• [Task to carry out]:
Please write out exactly the line containing "purple book: 6 -> 8" below and every line after it, through the last one, but leave out any pictures.

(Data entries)
━━━

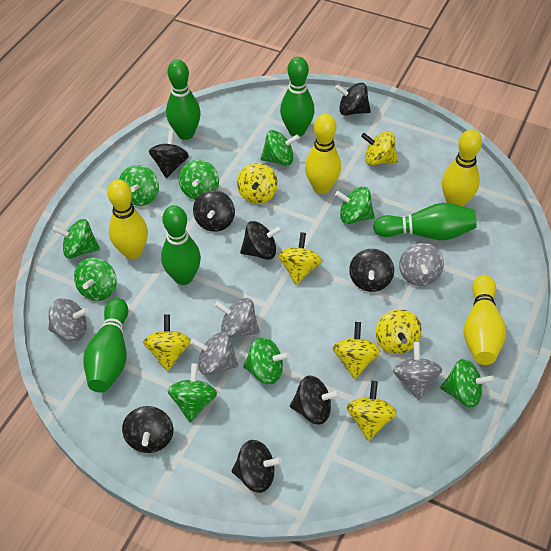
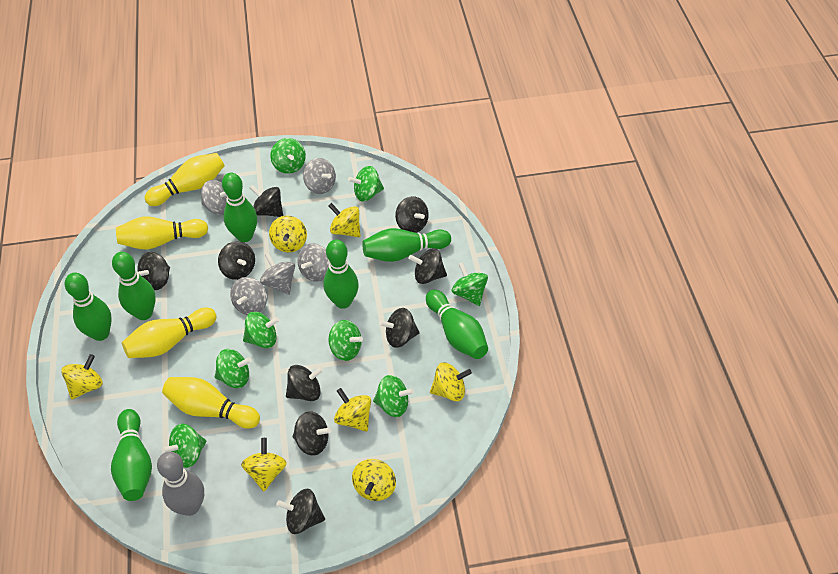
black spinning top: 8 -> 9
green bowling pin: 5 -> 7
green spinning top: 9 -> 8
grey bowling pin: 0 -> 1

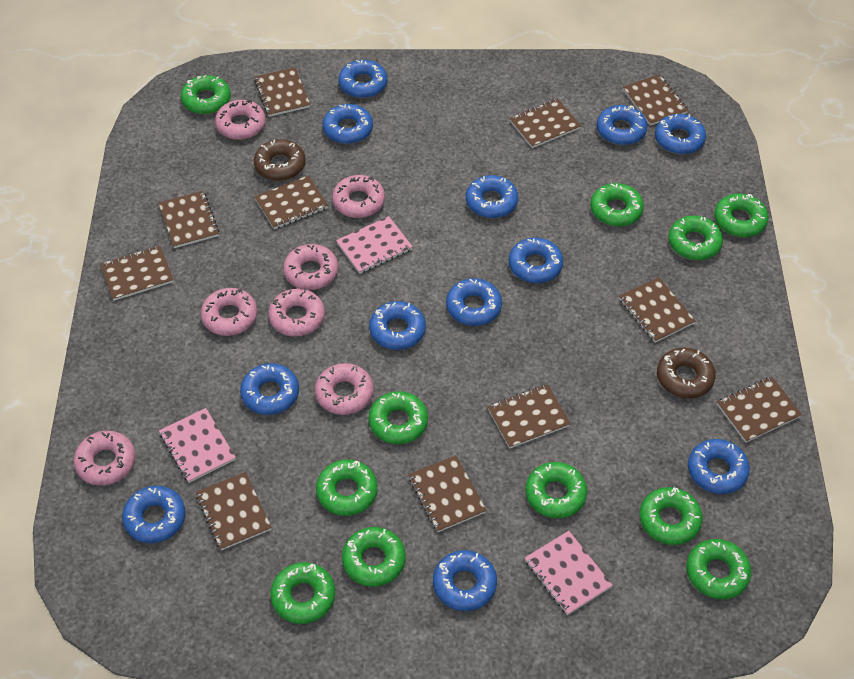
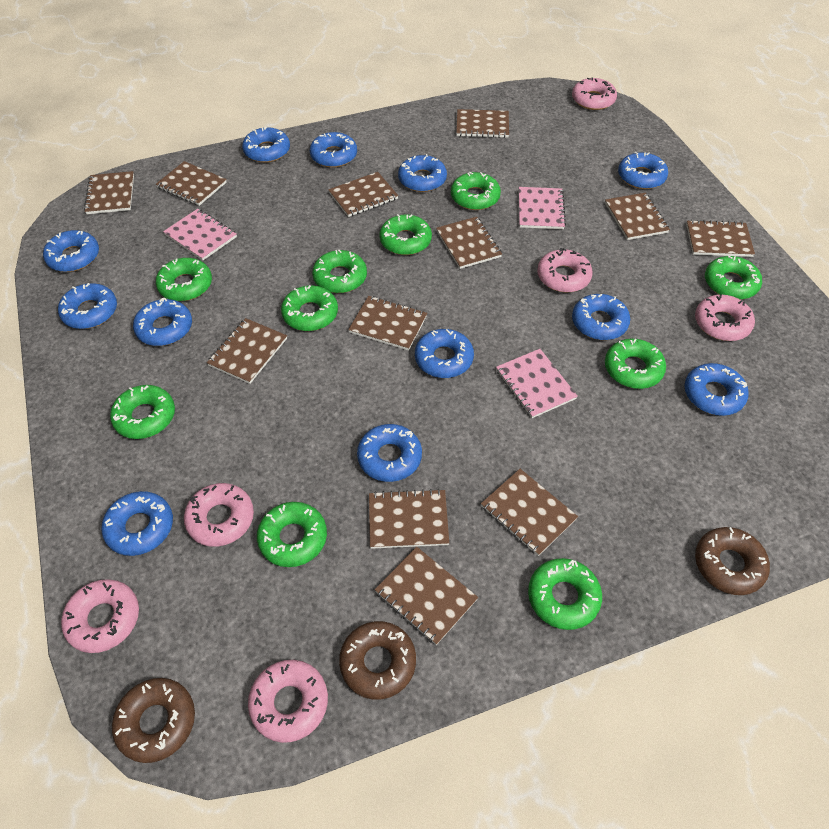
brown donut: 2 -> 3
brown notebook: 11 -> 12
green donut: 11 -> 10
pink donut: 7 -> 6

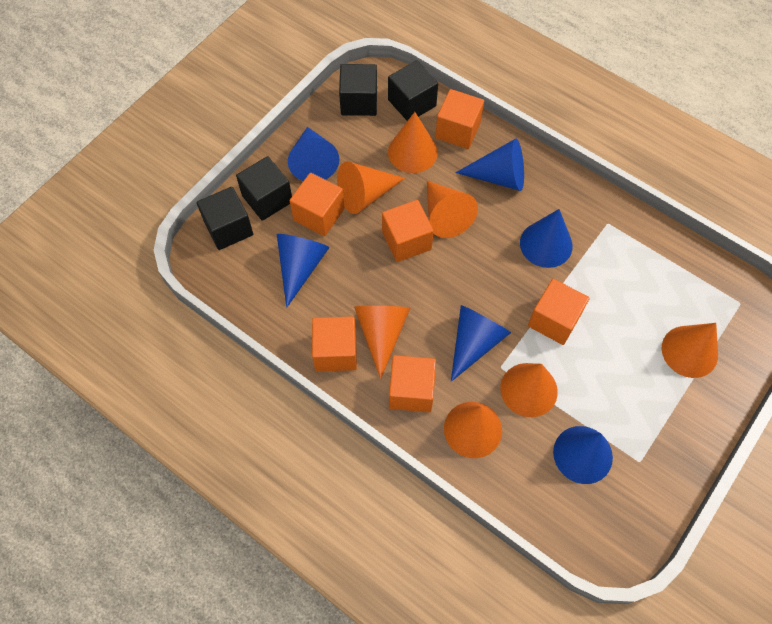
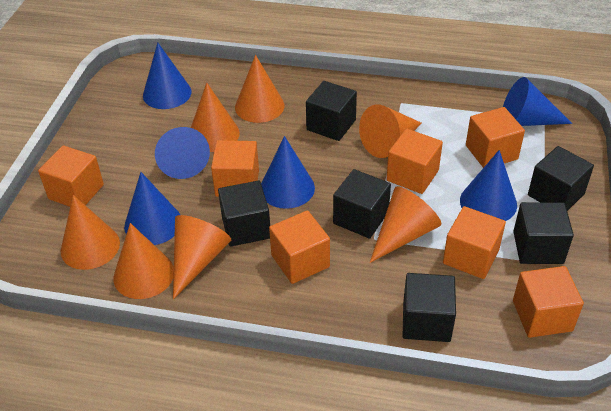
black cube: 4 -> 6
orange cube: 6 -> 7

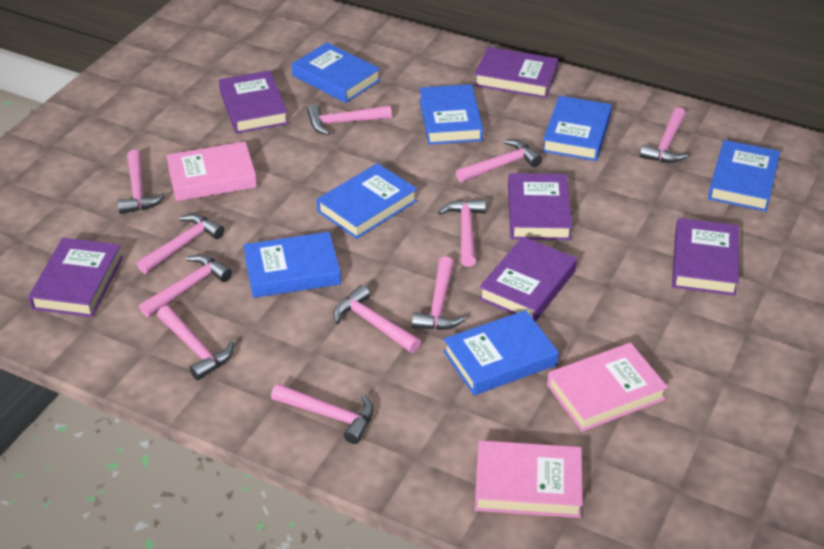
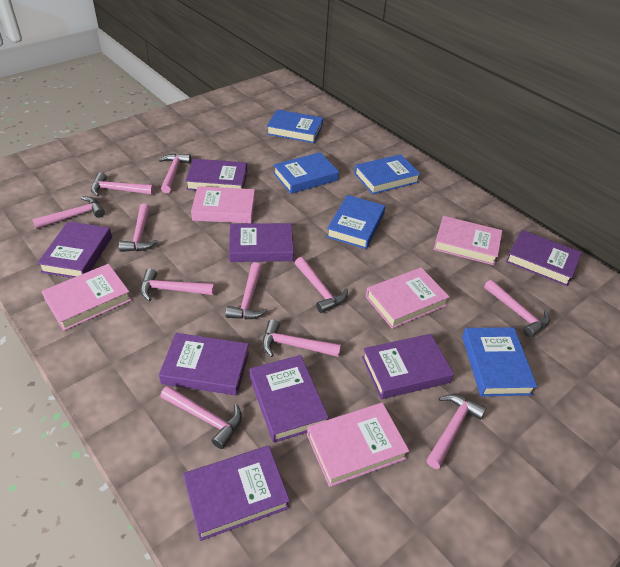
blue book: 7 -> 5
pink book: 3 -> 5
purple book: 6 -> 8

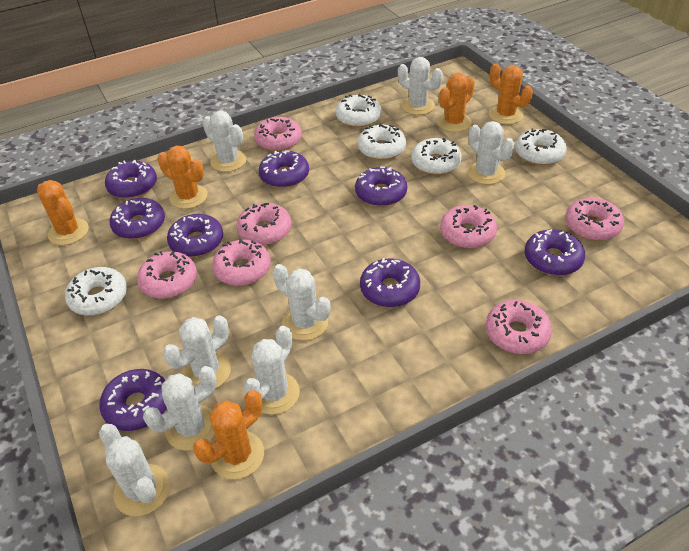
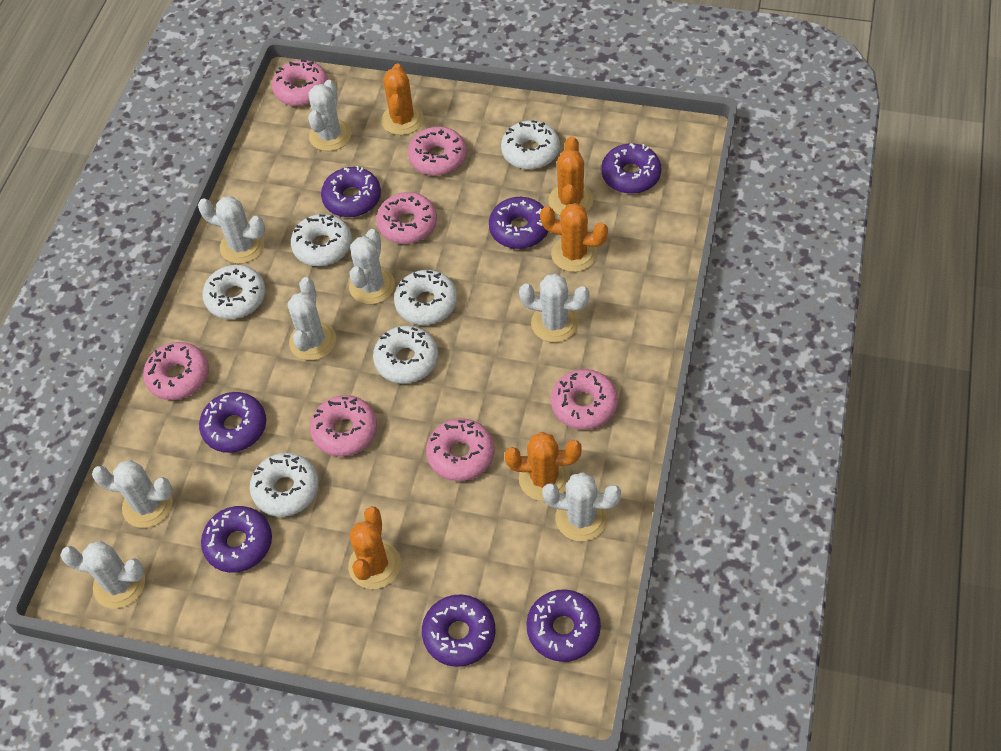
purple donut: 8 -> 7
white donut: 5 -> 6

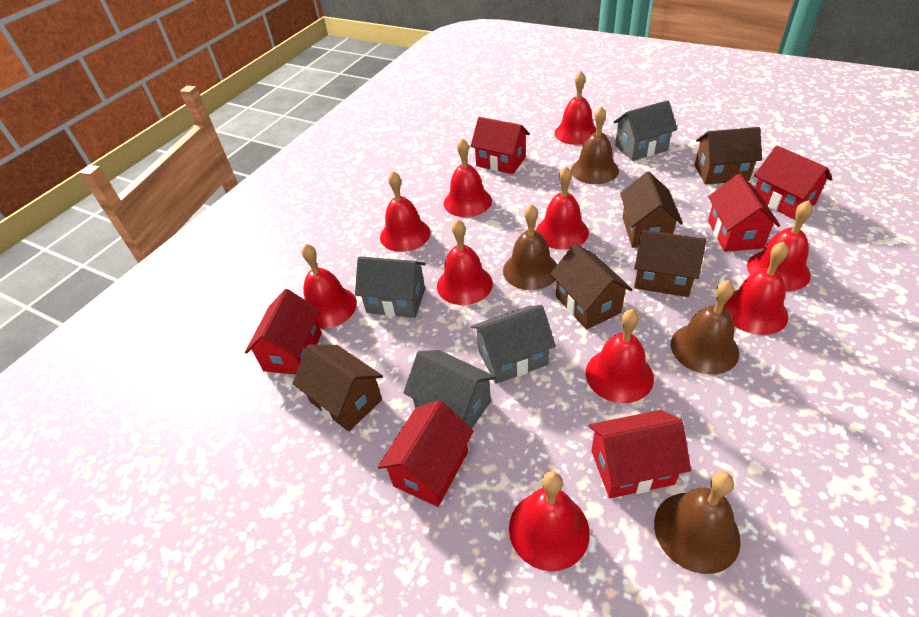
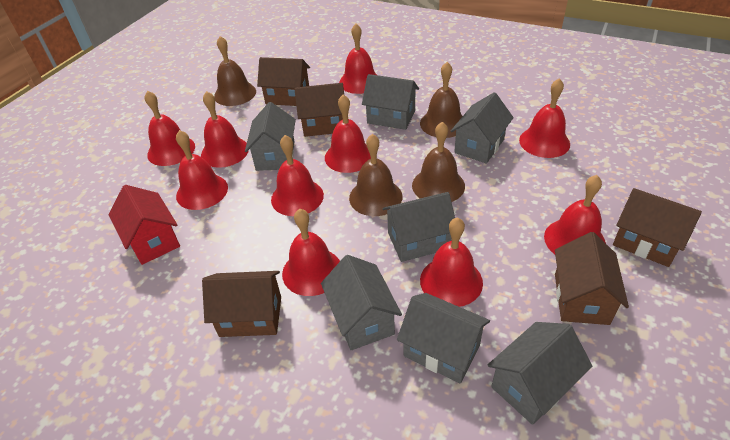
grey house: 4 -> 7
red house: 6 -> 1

━━━

• [Exercise response]:
purple book: 6 -> 8

purple donut: 8 -> 7
white donut: 5 -> 6

grey house: 4 -> 7
red house: 6 -> 1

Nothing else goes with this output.